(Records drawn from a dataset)
BEGIN

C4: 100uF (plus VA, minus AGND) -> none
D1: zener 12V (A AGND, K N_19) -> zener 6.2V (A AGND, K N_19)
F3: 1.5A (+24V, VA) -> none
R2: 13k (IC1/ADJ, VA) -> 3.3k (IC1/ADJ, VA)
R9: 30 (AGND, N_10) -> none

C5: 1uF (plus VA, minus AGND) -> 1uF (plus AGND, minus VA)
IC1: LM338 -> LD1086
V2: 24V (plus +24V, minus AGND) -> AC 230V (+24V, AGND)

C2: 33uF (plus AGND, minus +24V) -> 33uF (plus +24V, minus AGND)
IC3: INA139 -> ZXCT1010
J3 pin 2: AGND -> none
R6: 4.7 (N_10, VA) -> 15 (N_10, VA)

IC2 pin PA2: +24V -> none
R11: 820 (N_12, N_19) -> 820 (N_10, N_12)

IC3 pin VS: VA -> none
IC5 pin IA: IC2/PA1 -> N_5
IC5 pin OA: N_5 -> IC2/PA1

END
BEGIN

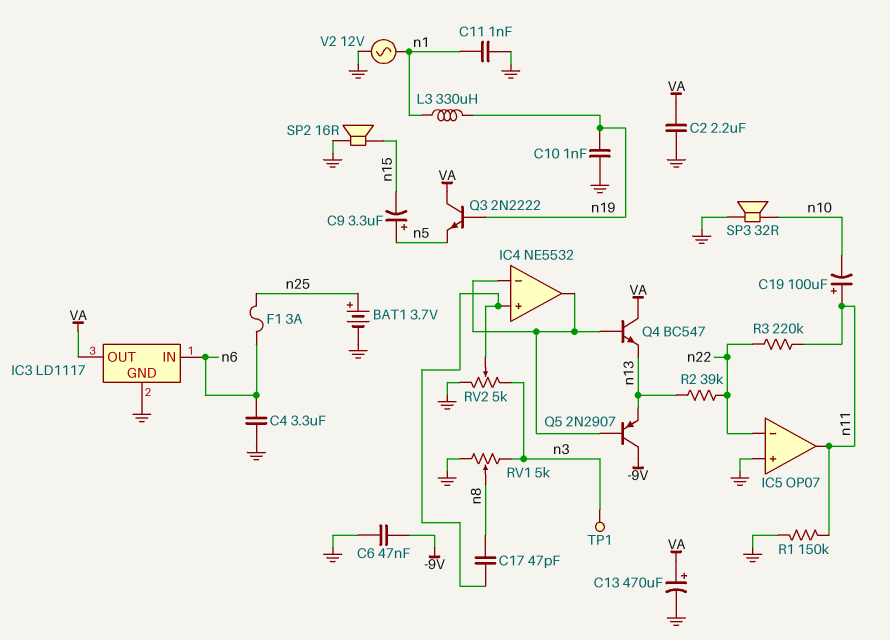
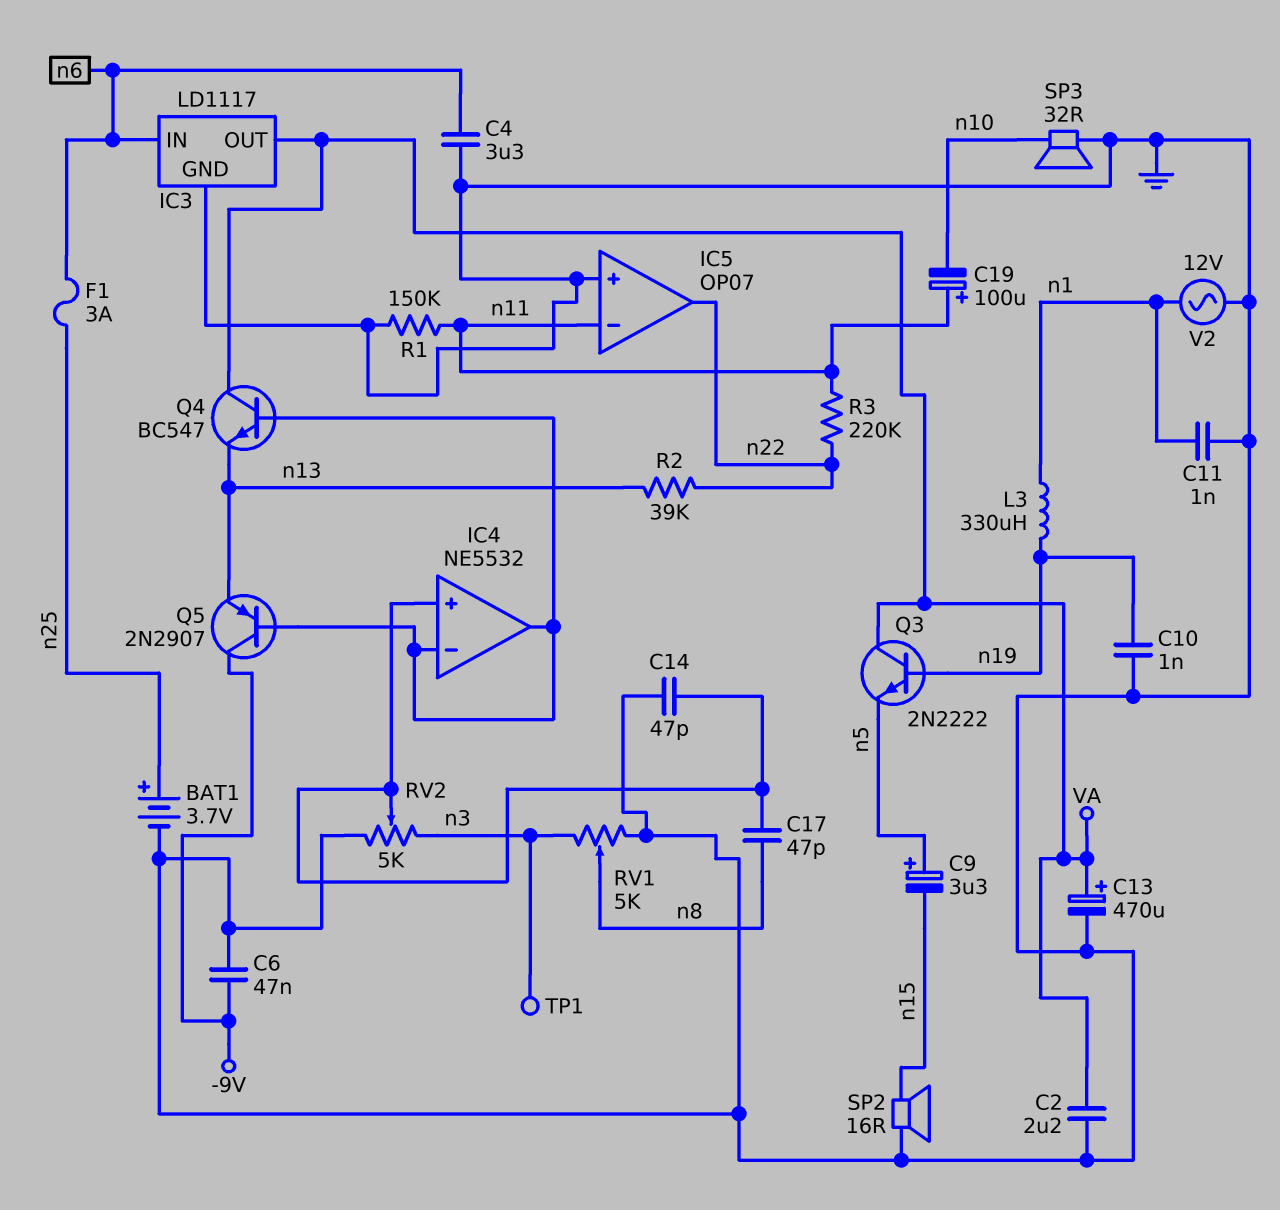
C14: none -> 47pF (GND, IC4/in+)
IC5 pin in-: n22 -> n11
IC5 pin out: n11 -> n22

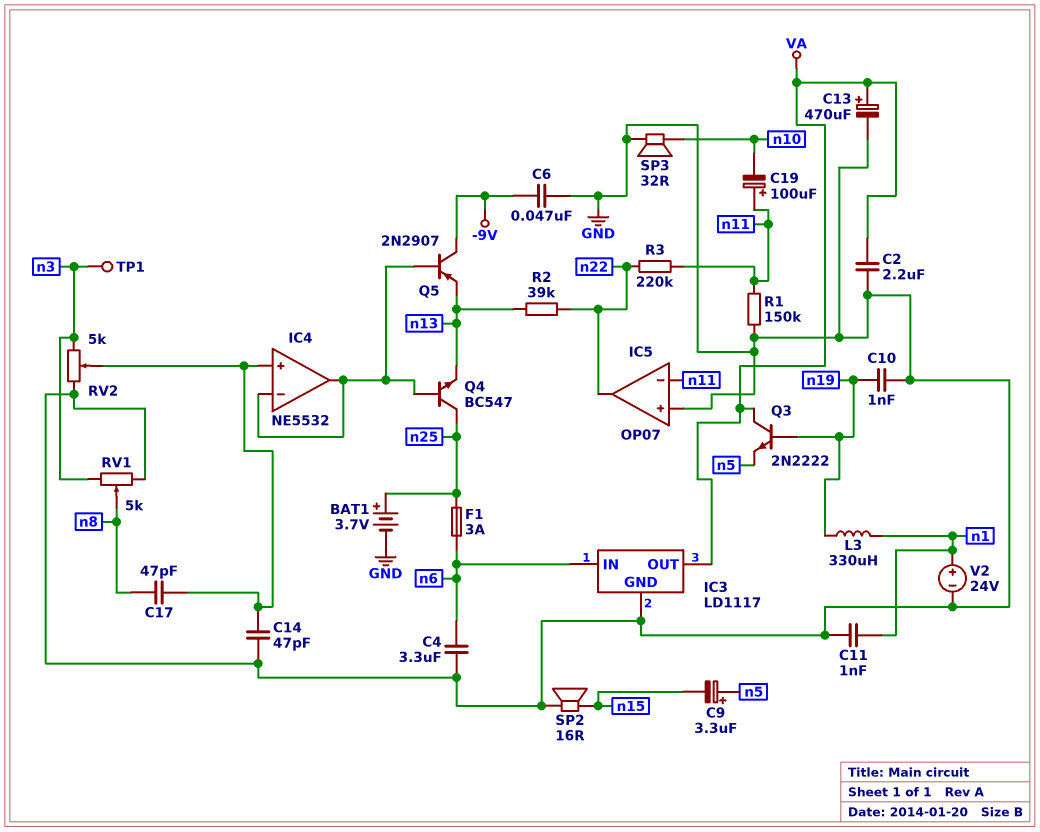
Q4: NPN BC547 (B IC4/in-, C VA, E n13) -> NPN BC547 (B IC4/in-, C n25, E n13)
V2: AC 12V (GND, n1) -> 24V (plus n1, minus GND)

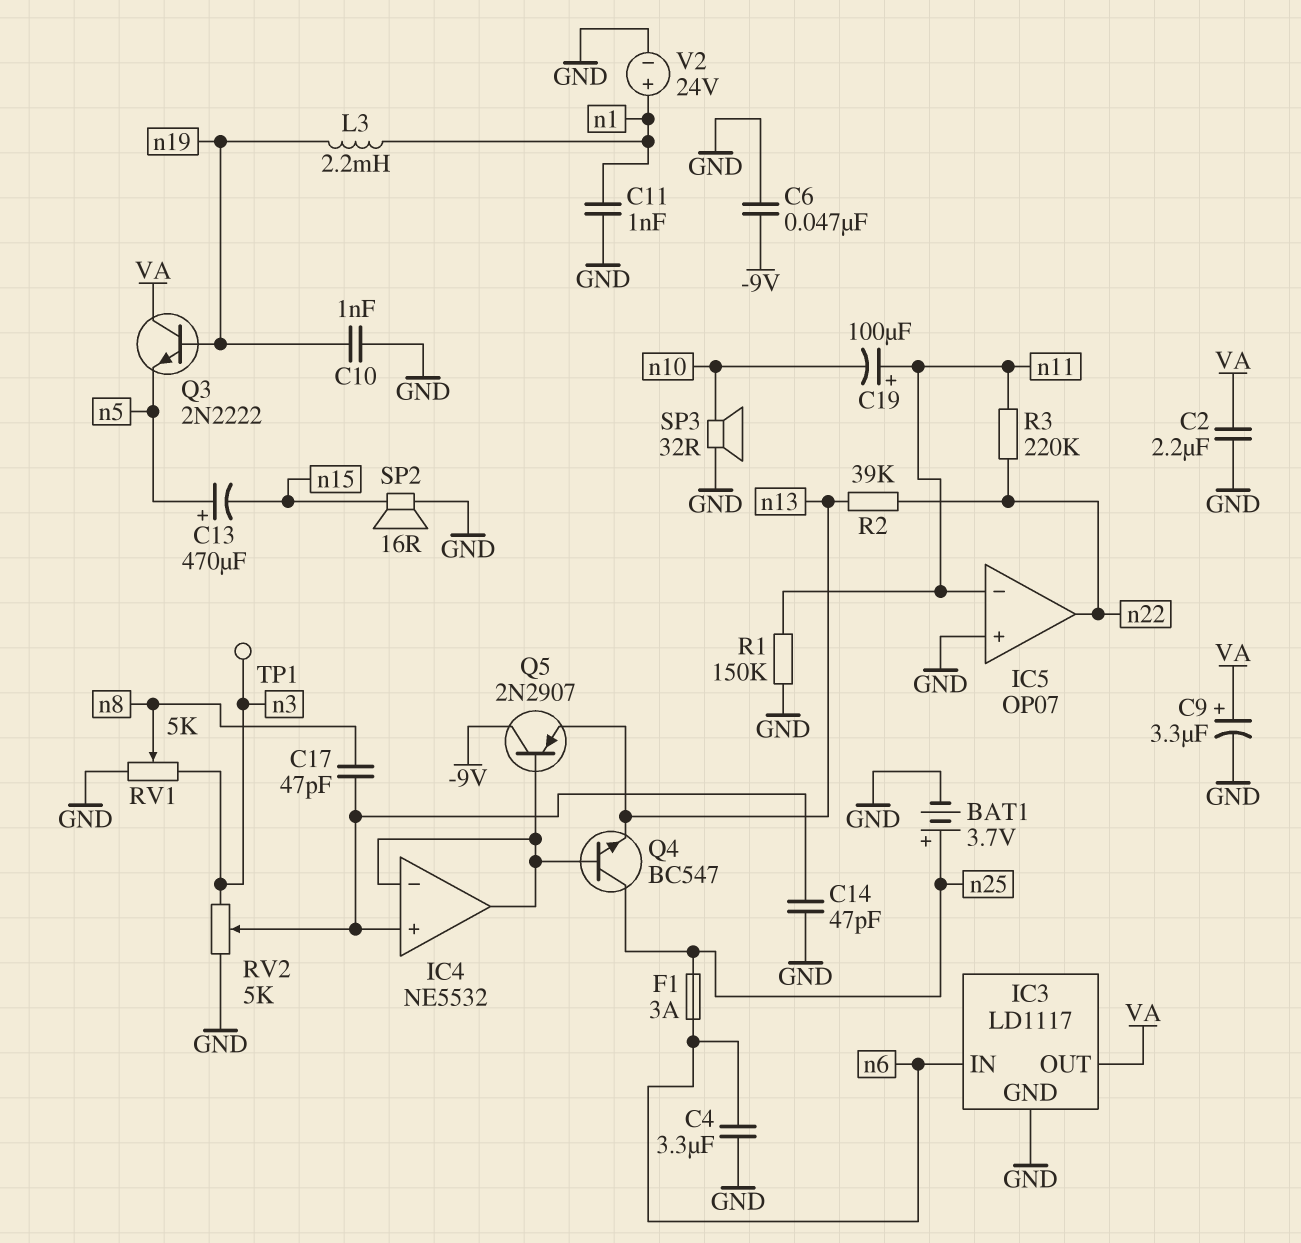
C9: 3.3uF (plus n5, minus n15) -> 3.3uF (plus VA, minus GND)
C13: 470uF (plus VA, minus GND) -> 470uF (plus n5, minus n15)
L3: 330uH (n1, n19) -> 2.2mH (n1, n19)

END

• EXERCISE PROMPT: Print exactly the lines above from the one with "C4: 100uF (plus VA, minus AGND) -> none" to the one with "IC5 pin OA: N_5 -> IC2/PA1", including both.

• WRITTEN RESPONSE:
C4: 100uF (plus VA, minus AGND) -> none
D1: zener 12V (A AGND, K N_19) -> zener 6.2V (A AGND, K N_19)
F3: 1.5A (+24V, VA) -> none
R2: 13k (IC1/ADJ, VA) -> 3.3k (IC1/ADJ, VA)
R9: 30 (AGND, N_10) -> none

C5: 1uF (plus VA, minus AGND) -> 1uF (plus AGND, minus VA)
IC1: LM338 -> LD1086
V2: 24V (plus +24V, minus AGND) -> AC 230V (+24V, AGND)

C2: 33uF (plus AGND, minus +24V) -> 33uF (plus +24V, minus AGND)
IC3: INA139 -> ZXCT1010
J3 pin 2: AGND -> none
R6: 4.7 (N_10, VA) -> 15 (N_10, VA)

IC2 pin PA2: +24V -> none
R11: 820 (N_12, N_19) -> 820 (N_10, N_12)

IC3 pin VS: VA -> none
IC5 pin IA: IC2/PA1 -> N_5
IC5 pin OA: N_5 -> IC2/PA1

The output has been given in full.